=== Dataset records ===
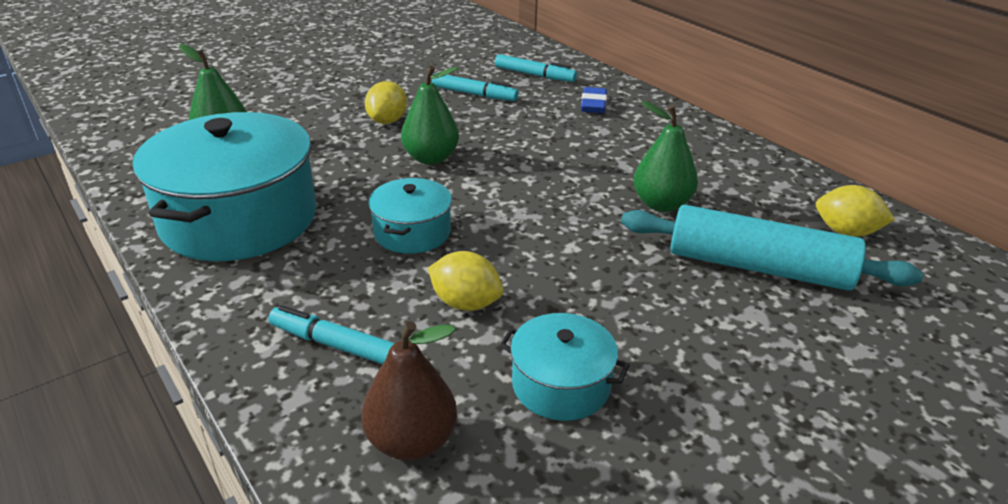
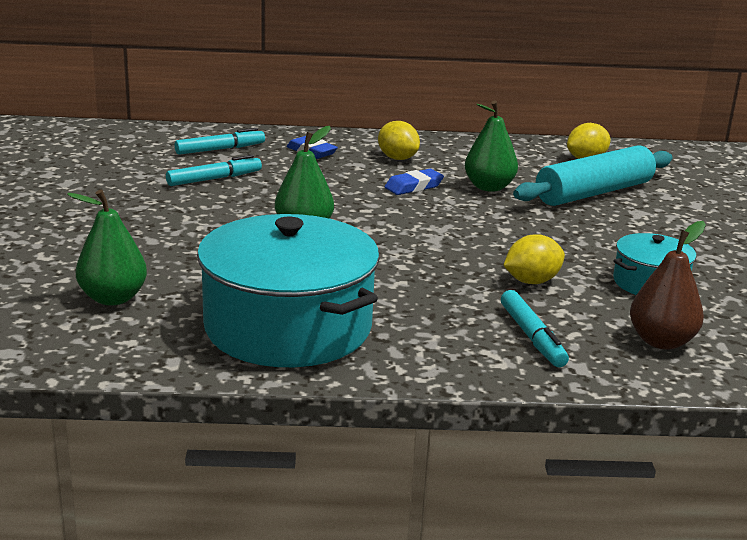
camera: 55 degrees left, 10 degrees down
turquoise marker [269,305,394,364] -> turquoise marker turned 75 degrees counterclockwise [501,290,569,367]
yellow lemon [365,81,407,124] -> yellow lemon moved to [378,121,420,160]
turquoise pot [368,178,452,254] -> none
none -> blue eraser [385,169,444,195]

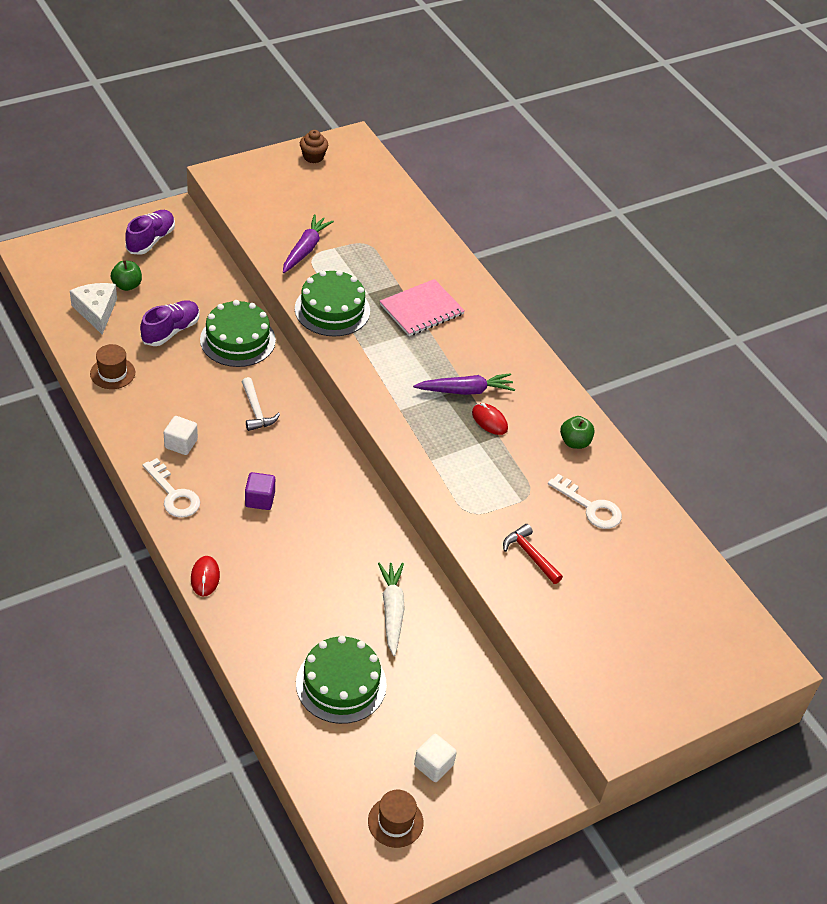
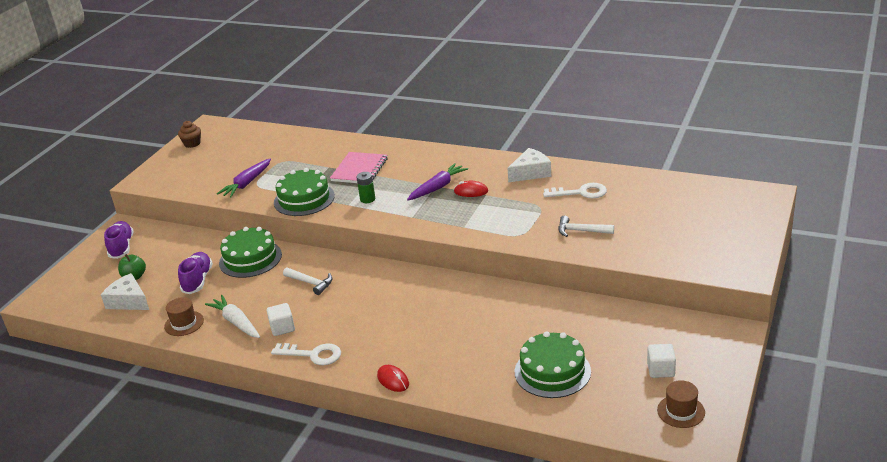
camera: 30 degrees left, 15 degrees down
purple cube [245,472,275,510] -> none
purple carrot [283,214,334,273] -> purple carrot turned 135 degrees counterclockwise [217,158,271,198]
white carrot [378,563,405,656] -> white carrot moved to [205,295,260,338]
red hammer [503,524,563,584] -> white hammer [558,215,614,237]
green apple [560,416,595,449] -> white cheese [508,148,551,182]
none -> green battery [356,172,375,203]

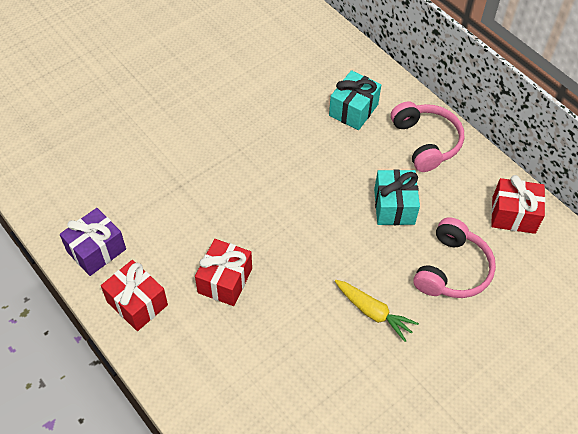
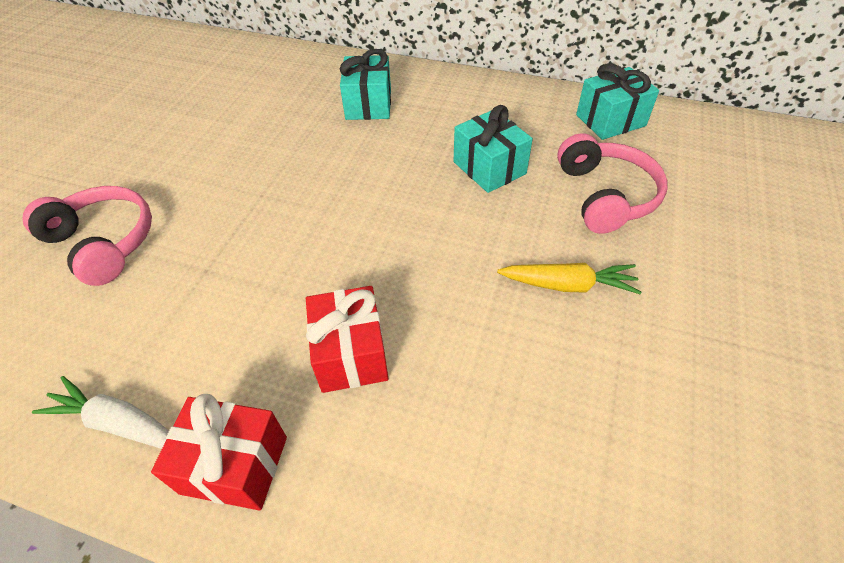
camera: 30 degrees left, 5 degrees down
purple gift [60,208,126,276] -> white carrot [32,376,169,449]
pink headphones [391,102,464,172] -> pink headphones moved to [22,186,152,286]
red gift [491,175,545,234] -> turquoise gift [576,63,659,140]

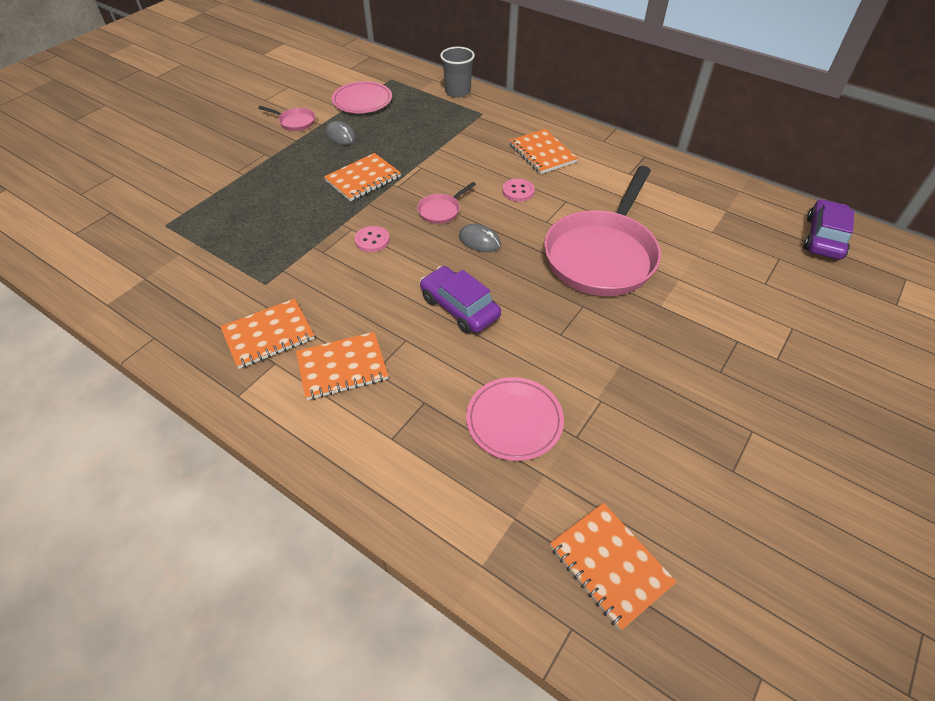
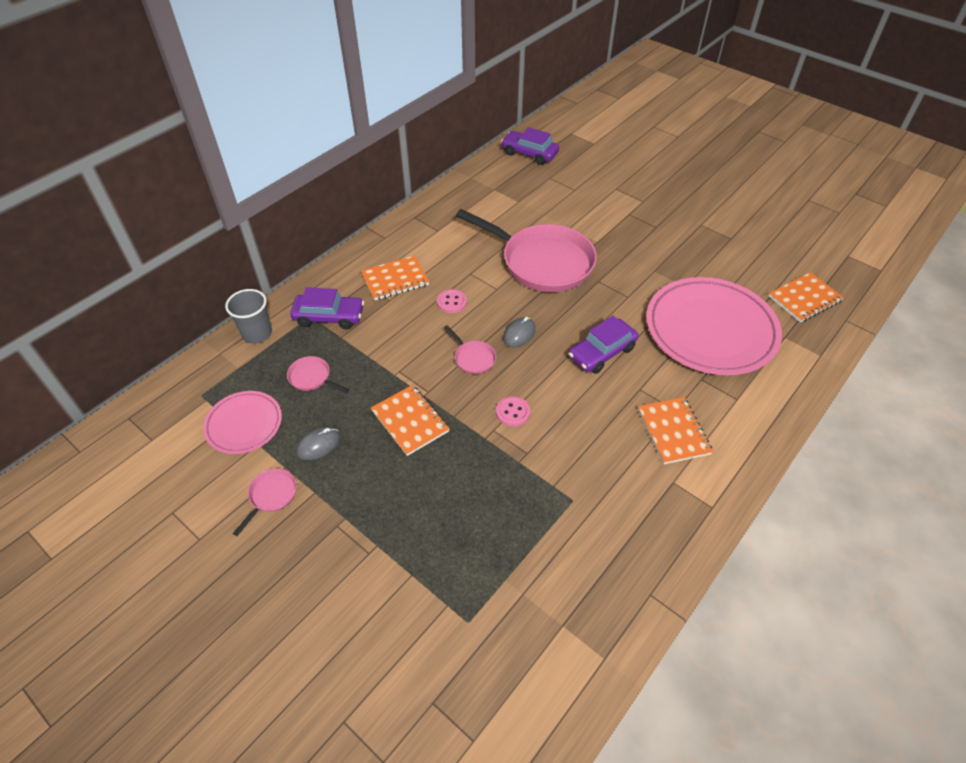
camera: 85 degrees left, 0 degrees up
orange notebook [220,299,315,369] -> none
pink plate [466,377,564,461] -> pink plate [646,277,782,375], size x1.92
none -> pink pan [287,356,349,393]
none -> purple car [290,287,364,329]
===
Output the records above character for character, but leave each image out.

camera: 55 degrees left, 10 degrees down
turquoise marker [269,305,394,364] -> turquoise marker turned 75 degrees counterclockwise [501,290,569,367]
yellow lemon [365,81,407,124] -> yellow lemon moved to [378,121,420,160]
turquoise pot [368,178,452,254] -> none
none -> blue eraser [385,169,444,195]

camera: 30 degrees left, 15 degrees down
purple cube [245,472,275,510] -> none
purple carrot [283,214,334,273] -> purple carrot turned 135 degrees counterclockwise [217,158,271,198]
white carrot [378,563,405,656] -> white carrot moved to [205,295,260,338]
red hammer [503,524,563,584] -> white hammer [558,215,614,237]
green apple [560,416,595,449] -> white cheese [508,148,551,182]
none -> green battery [356,172,375,203]

camera: 30 degrees left, 5 degrees down
purple gift [60,208,126,276] -> white carrot [32,376,169,449]
pink headphones [391,102,464,172] -> pink headphones moved to [22,186,152,286]
red gift [491,175,545,234] -> turquoise gift [576,63,659,140]

camera: 85 degrees left, 0 degrees up
orange notebook [220,299,315,369] -> none
pink plate [466,377,564,461] -> pink plate [646,277,782,375], size x1.92
none -> pink pan [287,356,349,393]
none -> purple car [290,287,364,329]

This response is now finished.